(Supplied material begins)
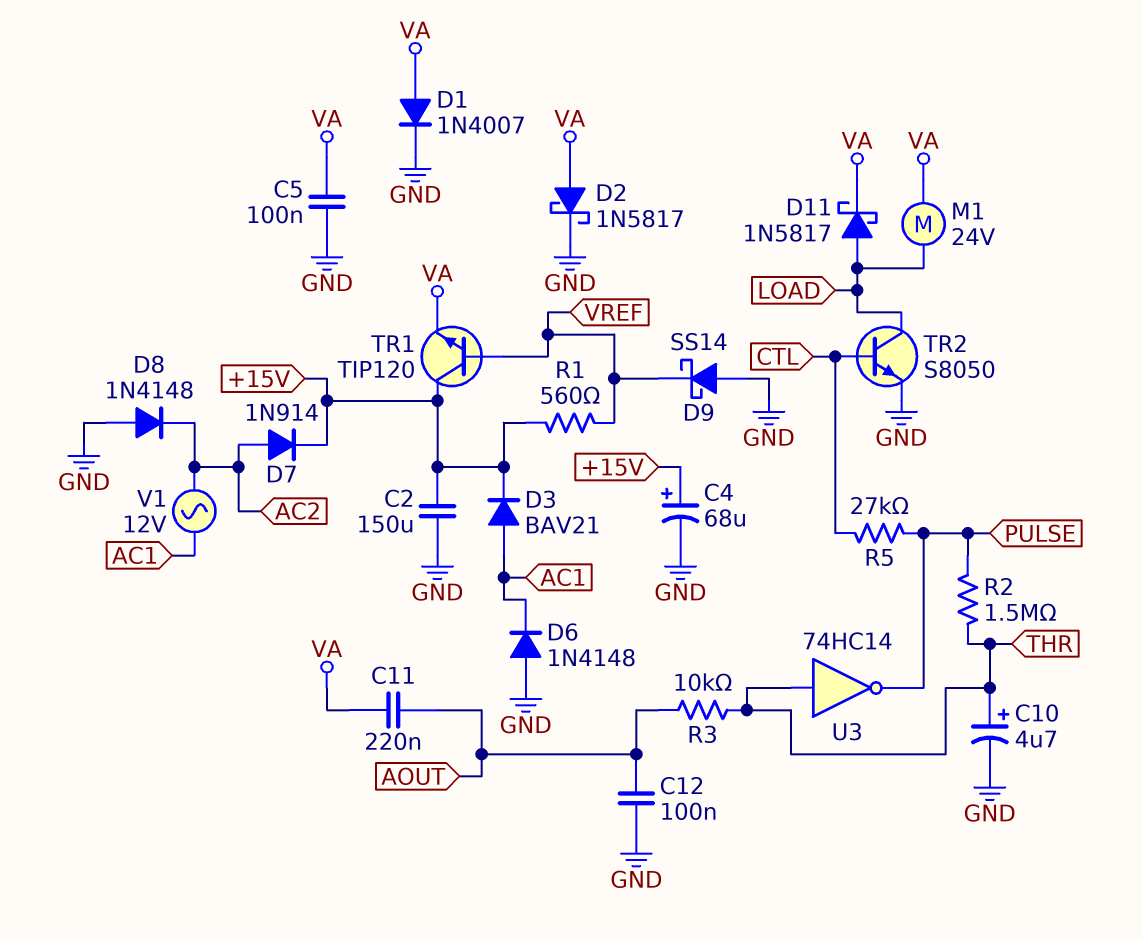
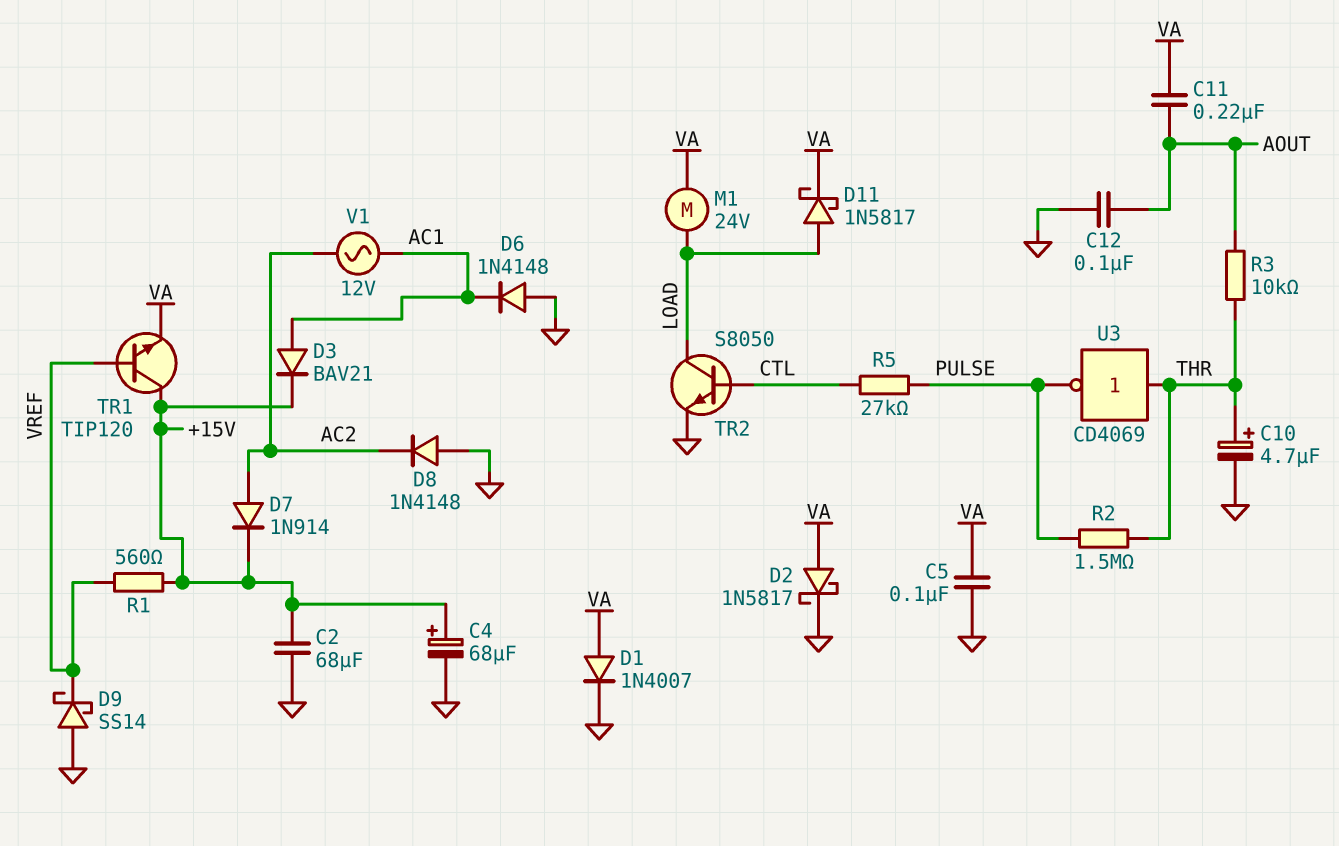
C2: 150uF (+15V, GND) -> 68uF (+15V, GND)
U3: NOT 74HC14 (in THR, out PULSE) -> NOT CD4069 (in THR, out PULSE)

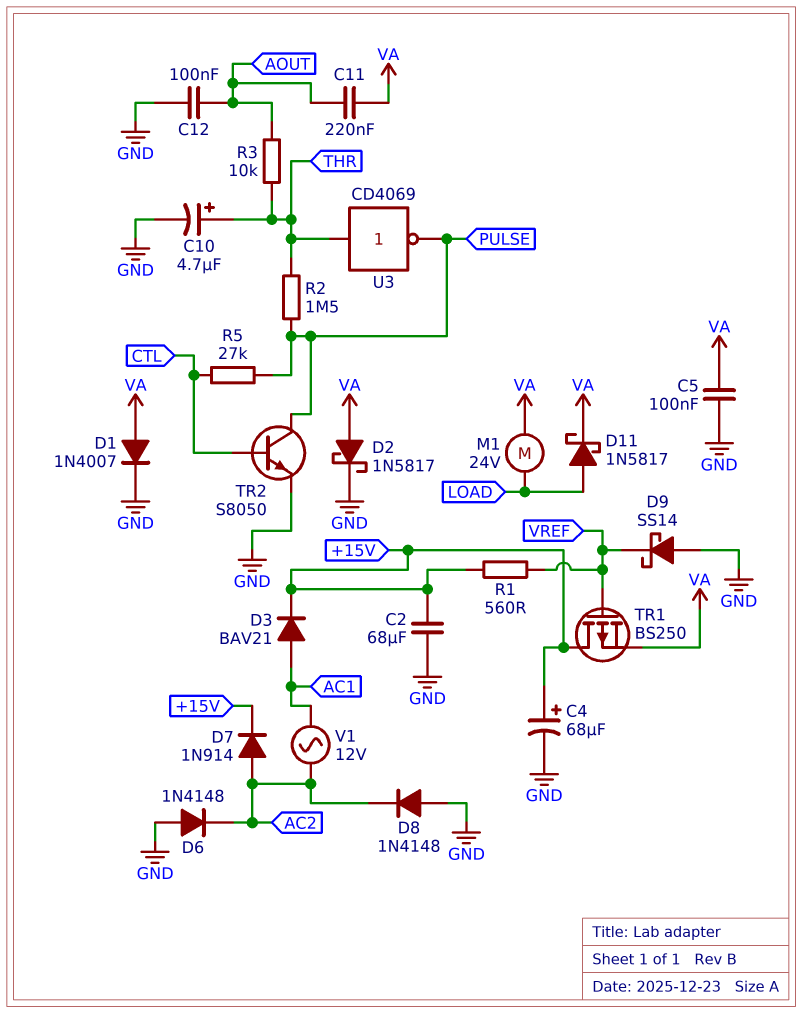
D6: diode 1N4148 (A GND, K AC1) -> diode 1N4148 (A GND, K AC2)
TR1: NPN TIP120 (B VREF, C +15V, E VA) -> PMOS BS250 (G VREF, D +15V, S VA)
TR2: NPN S8050 (B CTL, C LOAD, E GND) -> NPN S8050 (B CTL, C PULSE, E GND)

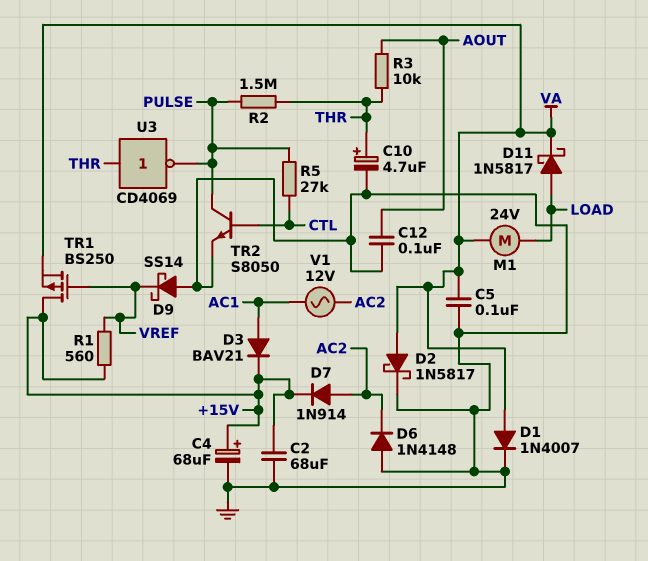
C11: 220nF (AOUT, VA) -> none
D8: diode 1N4148 (A GND, K AC2) -> none

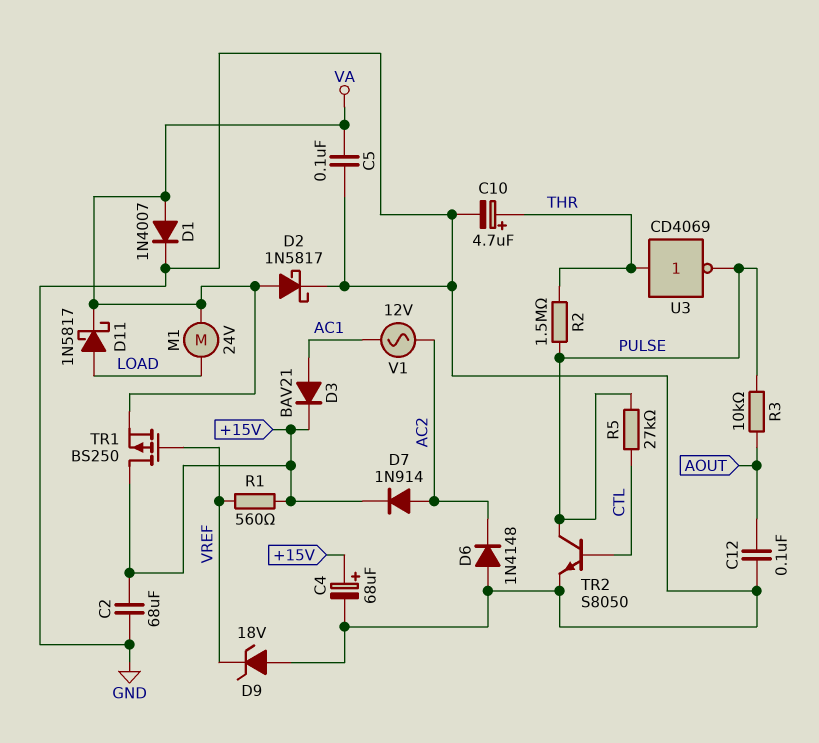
D9: schottky SS14 (A GND, K VREF) -> zener 18V (A GND, K VREF)
R3: 10k (AOUT, THR) -> 10k (AOUT, PULSE)

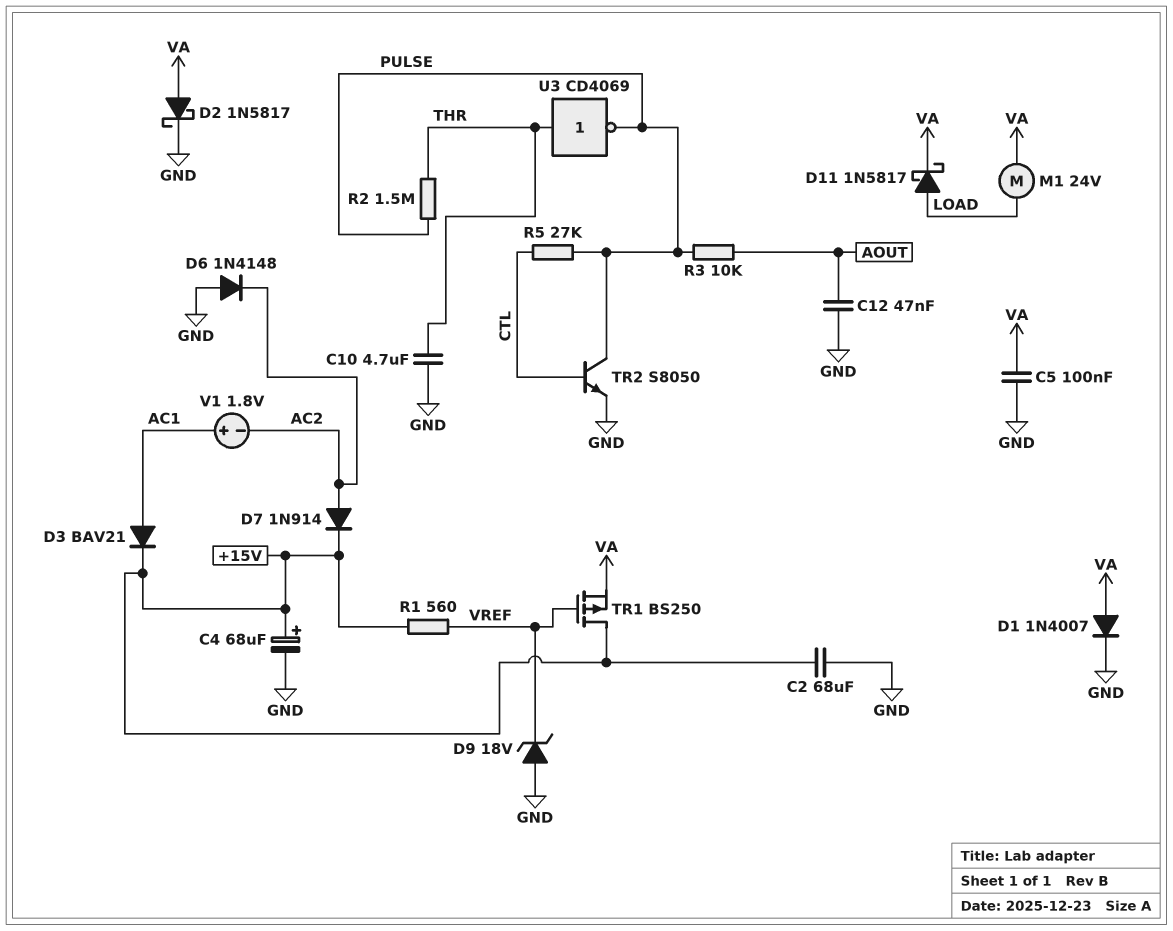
C10: 4.7uF (plus THR, minus GND) -> 4.7uF (GND, THR)
C12: 100nF (AOUT, GND) -> 47nF (AOUT, GND)
V1: AC 12V (AC1, AC2) -> 1.8V (plus AC1, minus AC2)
(Supplied material ends)
▶ **What you need to do**
Take the lines from the one holding "D9: schottky SS14" through the last line of the data above and copy them exactly, both ends included, omitting all pictures.

▶ **Expected answer**
D9: schottky SS14 (A GND, K VREF) -> zener 18V (A GND, K VREF)
R3: 10k (AOUT, THR) -> 10k (AOUT, PULSE)

C10: 4.7uF (plus THR, minus GND) -> 4.7uF (GND, THR)
C12: 100nF (AOUT, GND) -> 47nF (AOUT, GND)
V1: AC 12V (AC1, AC2) -> 1.8V (plus AC1, minus AC2)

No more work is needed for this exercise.